What you have to do — Only the lines from the one that contains "229, 689, 262" through the final line of the entries should be repeated, exactly as written.
--------------------
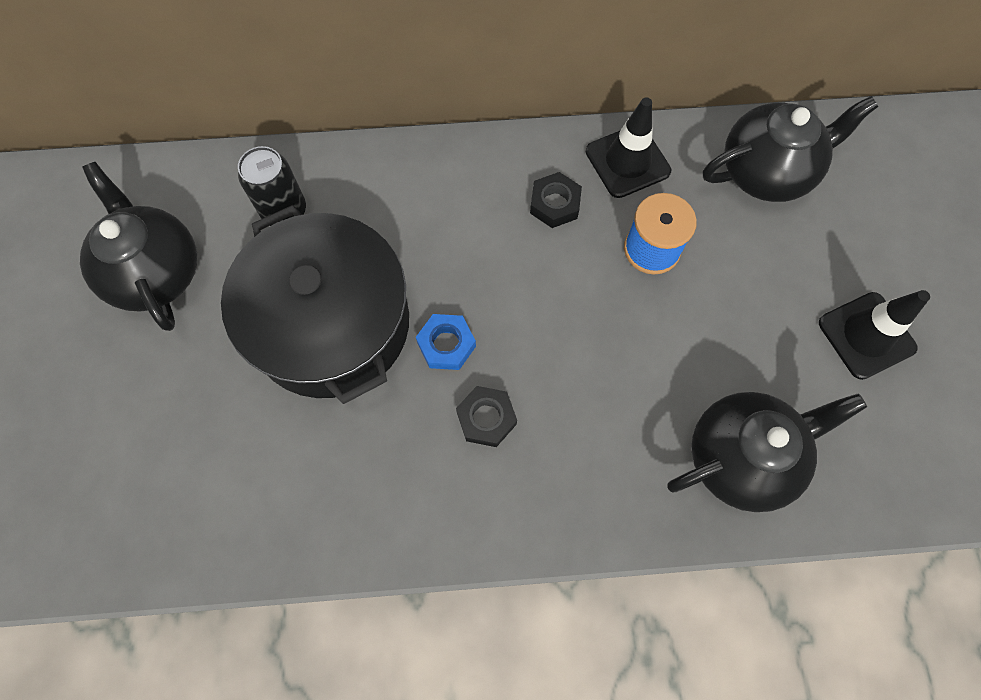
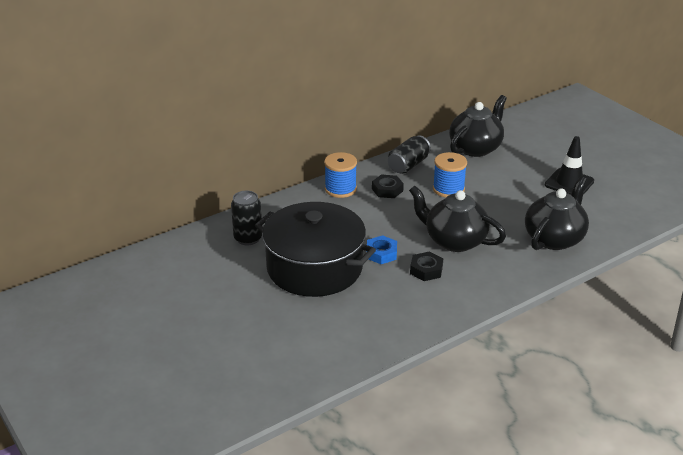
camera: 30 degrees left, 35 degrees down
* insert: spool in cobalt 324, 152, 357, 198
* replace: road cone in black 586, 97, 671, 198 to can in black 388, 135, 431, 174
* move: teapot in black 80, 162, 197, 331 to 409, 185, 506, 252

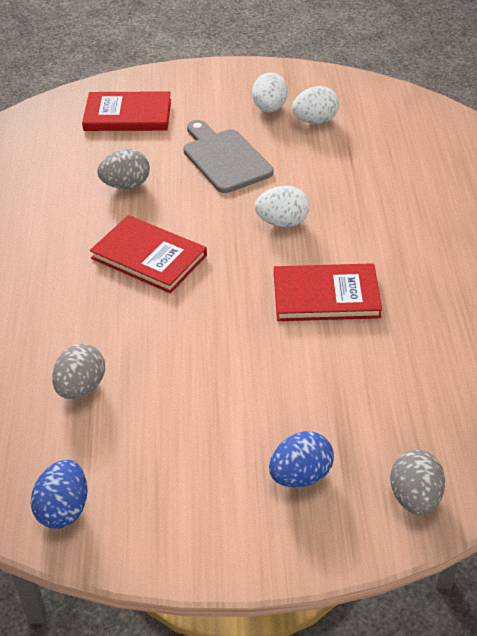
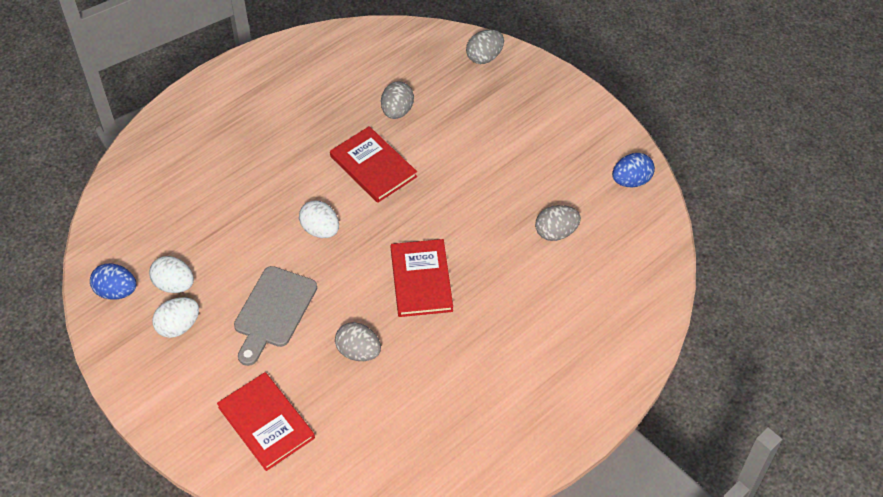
camera: 130 degrees left, 10 degrees up
* move: toy egg in cobalt 269, 431, 334, 488 to 90, 263, 136, 299
* insert: toy egg in gray 381, 81, 414, 119

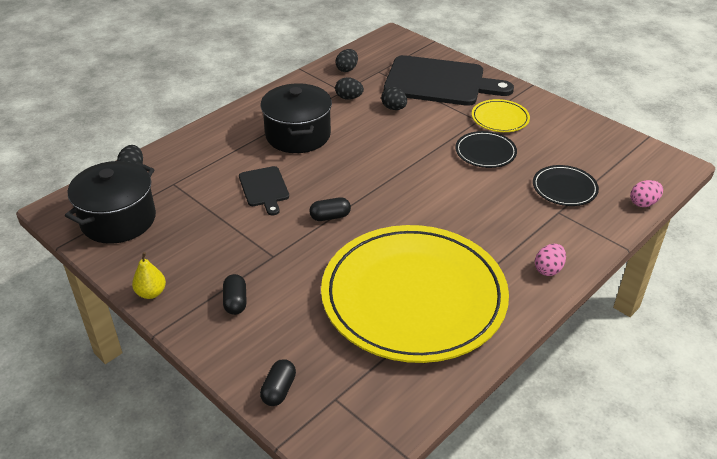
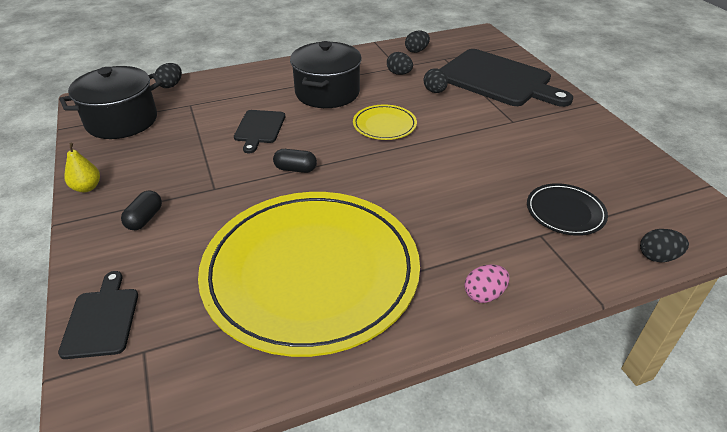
camera: 25 degrees right, 0 degrees up
* replace: capsule in black 260, 359, 296, 406 to bread board in black 58, 271, 138, 359
* move: plate in golden 472, 99, 530, 132 to 353, 104, 417, 140
* recolor: toy egg in rose-pink 630, 180, 663, 207 to toy egg in black 640, 229, 689, 262
* delete: plate in black 455, 131, 517, 168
--------------------
Expected answer —
* recolor: toy egg in rose-pink 630, 180, 663, 207 to toy egg in black 640, 229, 689, 262
* delete: plate in black 455, 131, 517, 168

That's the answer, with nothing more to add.